___ The input ___
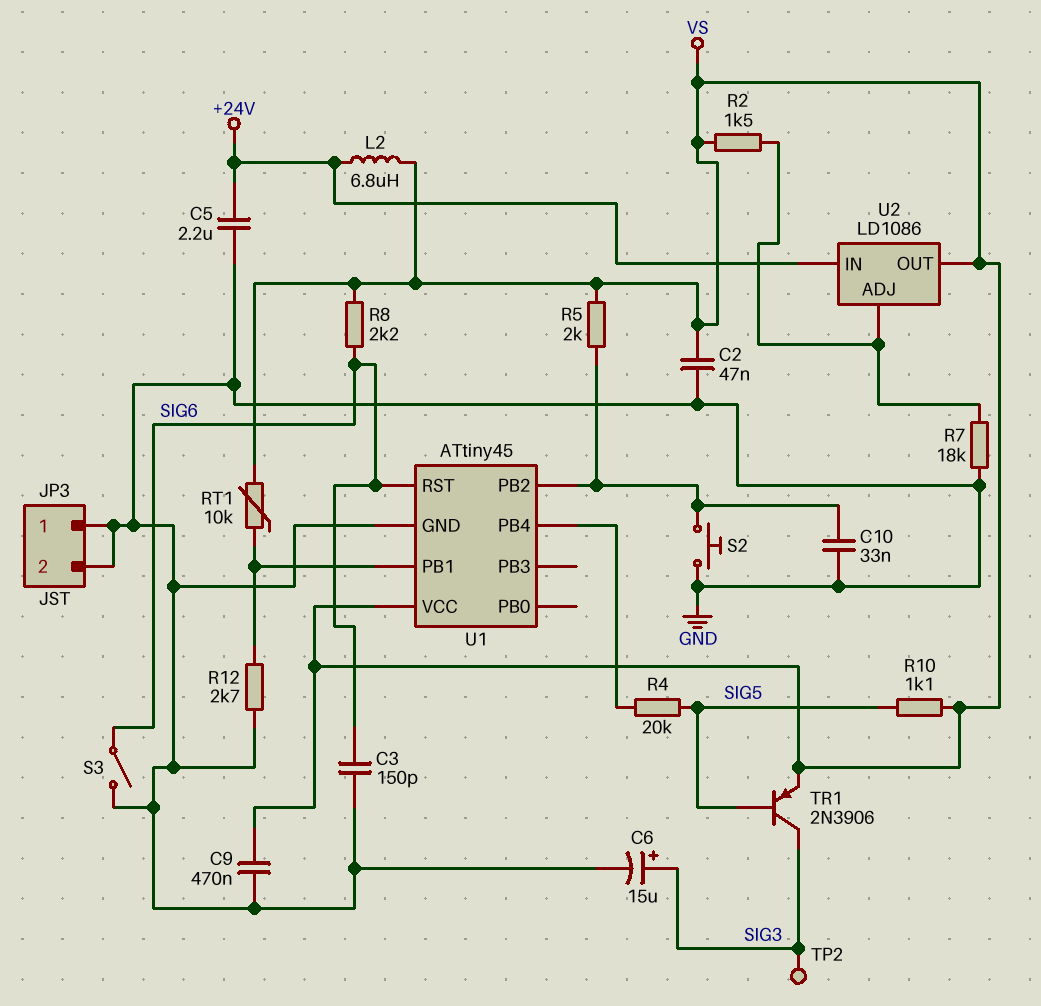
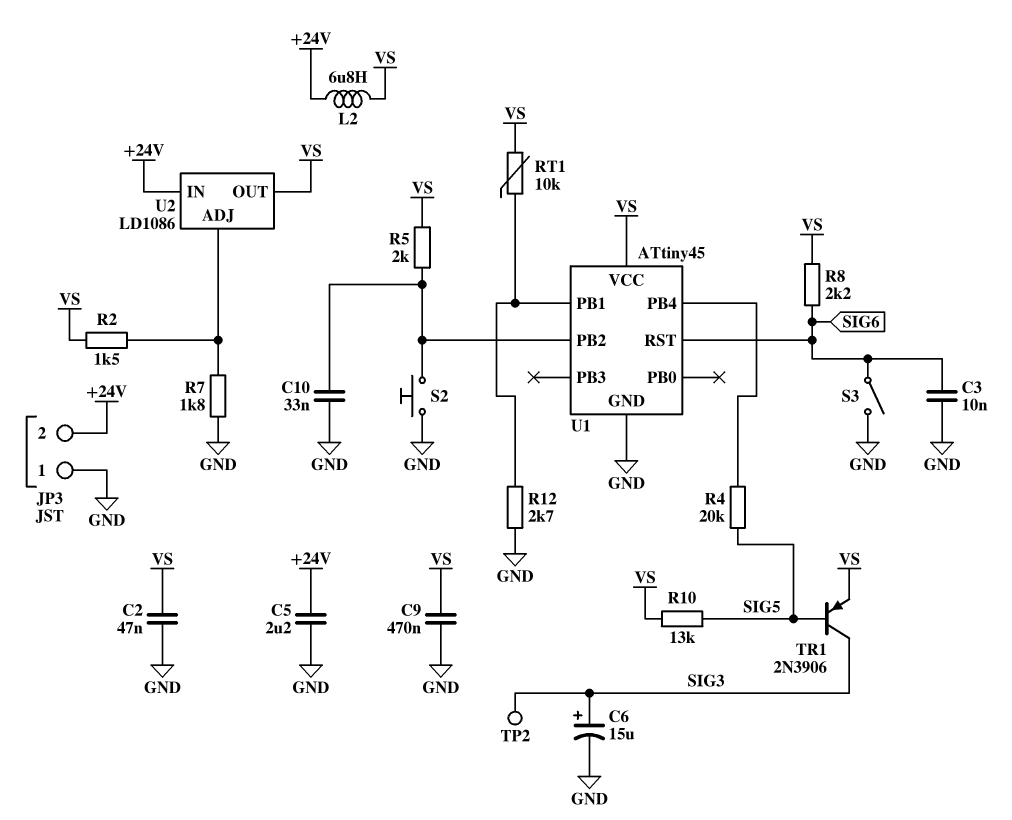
C3: 150pF (GND, SIG6) -> 10nF (GND, SIG6)
JP3 pin 2: GND -> +24V
R7: 18k (GND, U2/ADJ) -> 1.8k (GND, U2/ADJ)
R10: 1.1k (SIG5, VS) -> 13k (SIG5, VS)

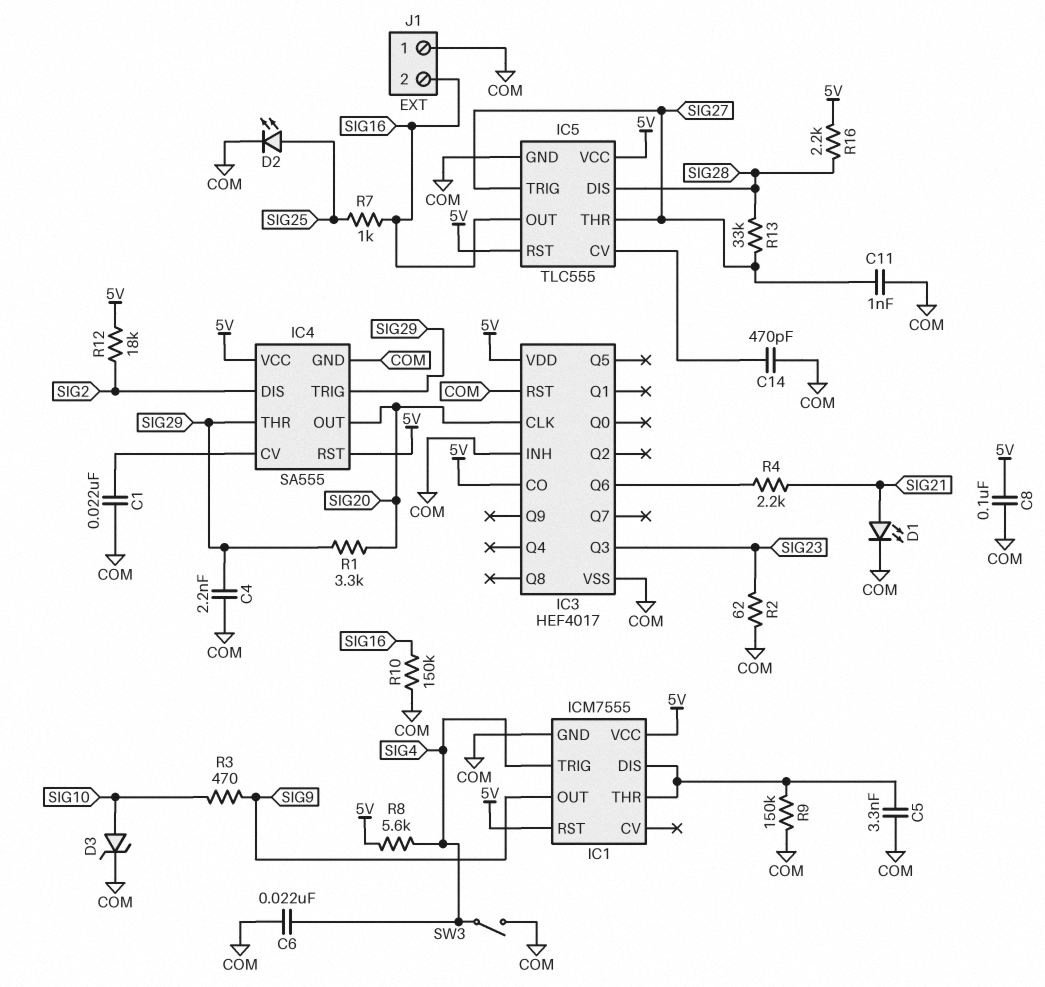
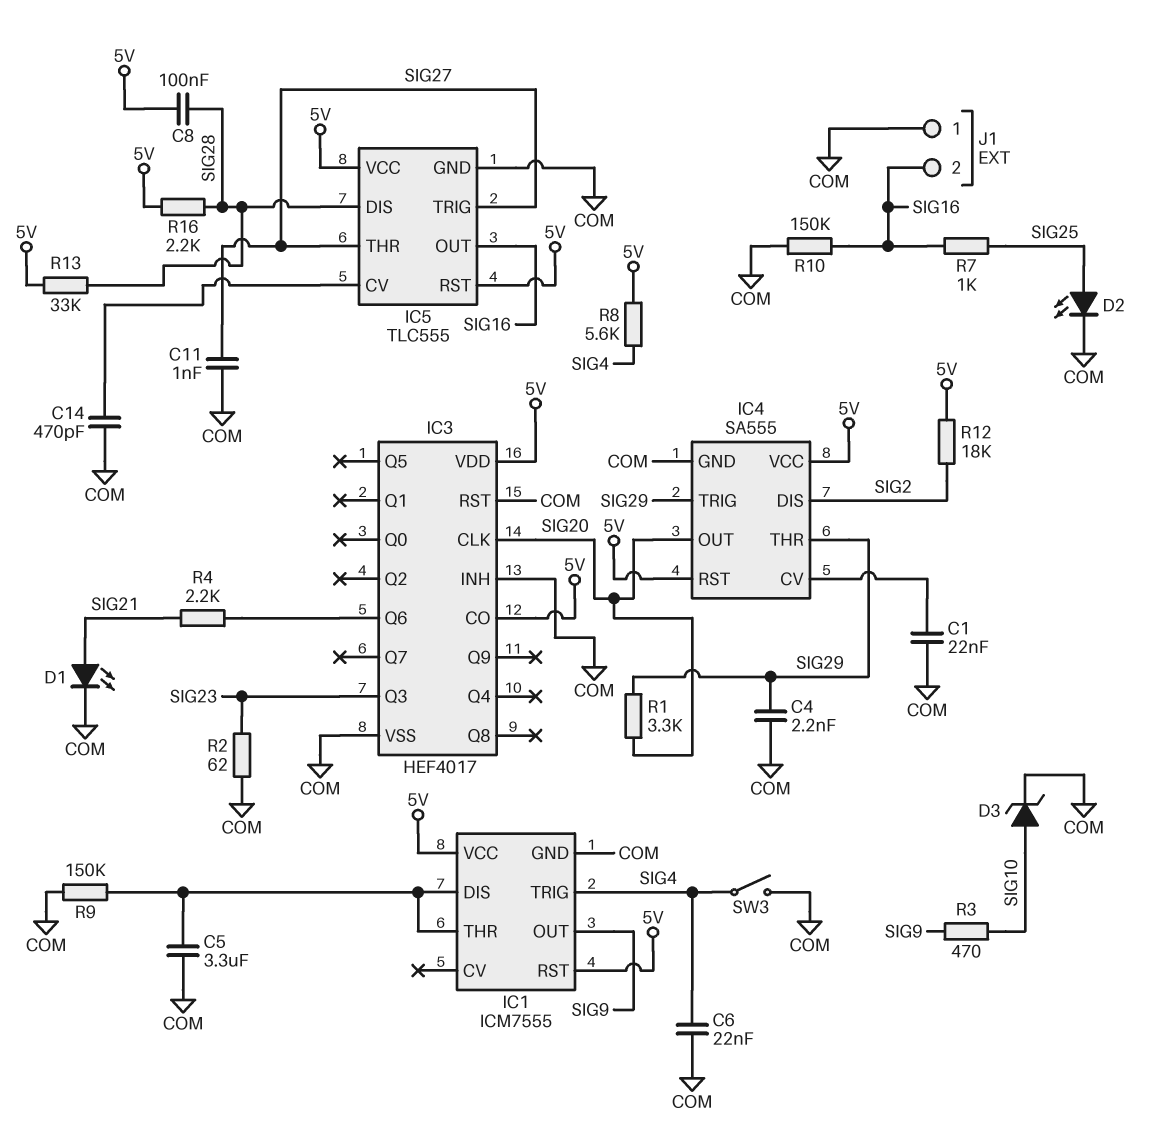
C5: 3.3nF (COM, IC1/DIS) -> 3.3uF (COM, IC1/DIS)
C8: 100nF (5V, COM) -> 100nF (5V, SIG28)
R13: 33k (SIG27, SIG28) -> 33k (5V, SIG28)

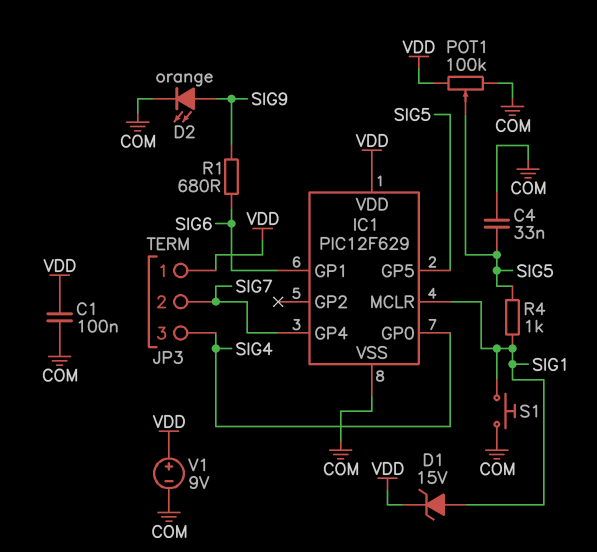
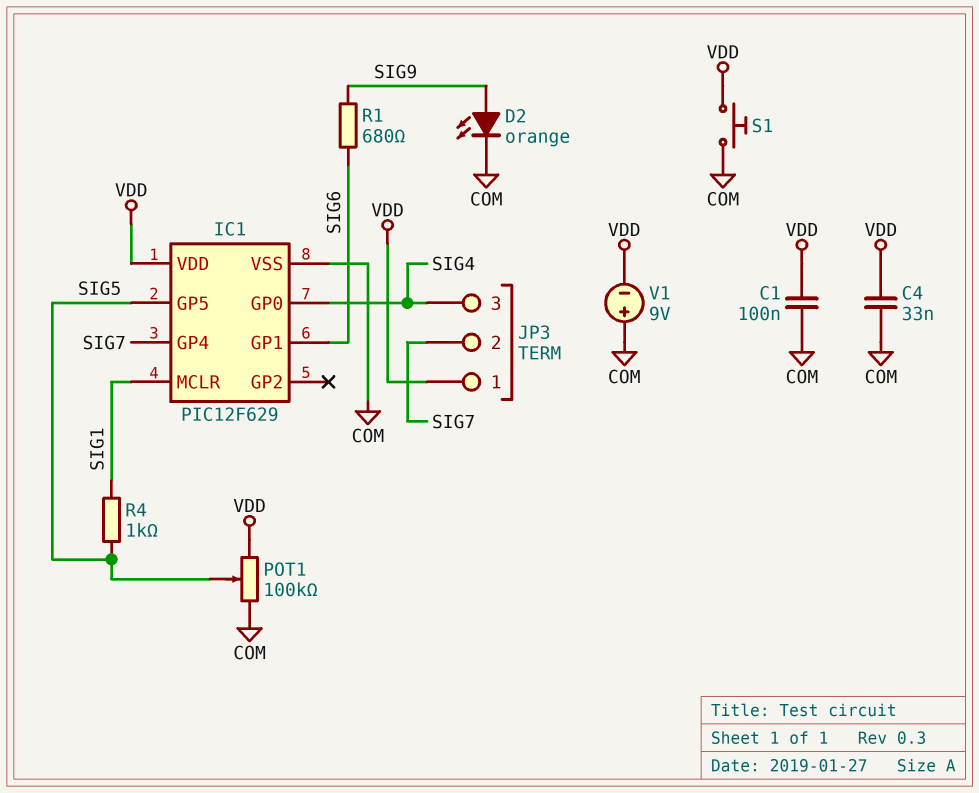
C4: 33nF (COM, SIG5) -> 33nF (COM, VDD)
D1: zener 15V (A SIG1, K VDD) -> none
S1: button (COM, SIG1) -> button (COM, VDD)
V1: 9V (plus VDD, minus COM) -> 9V (plus COM, minus VDD)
___
• **Assigned task**
Retype all the data exactly, please, without pictures.

• **Response to the exercise**
C3: 150pF (GND, SIG6) -> 10nF (GND, SIG6)
JP3 pin 2: GND -> +24V
R7: 18k (GND, U2/ADJ) -> 1.8k (GND, U2/ADJ)
R10: 1.1k (SIG5, VS) -> 13k (SIG5, VS)

C5: 3.3nF (COM, IC1/DIS) -> 3.3uF (COM, IC1/DIS)
C8: 100nF (5V, COM) -> 100nF (5V, SIG28)
R13: 33k (SIG27, SIG28) -> 33k (5V, SIG28)

C4: 33nF (COM, SIG5) -> 33nF (COM, VDD)
D1: zener 15V (A SIG1, K VDD) -> none
S1: button (COM, SIG1) -> button (COM, VDD)
V1: 9V (plus VDD, minus COM) -> 9V (plus COM, minus VDD)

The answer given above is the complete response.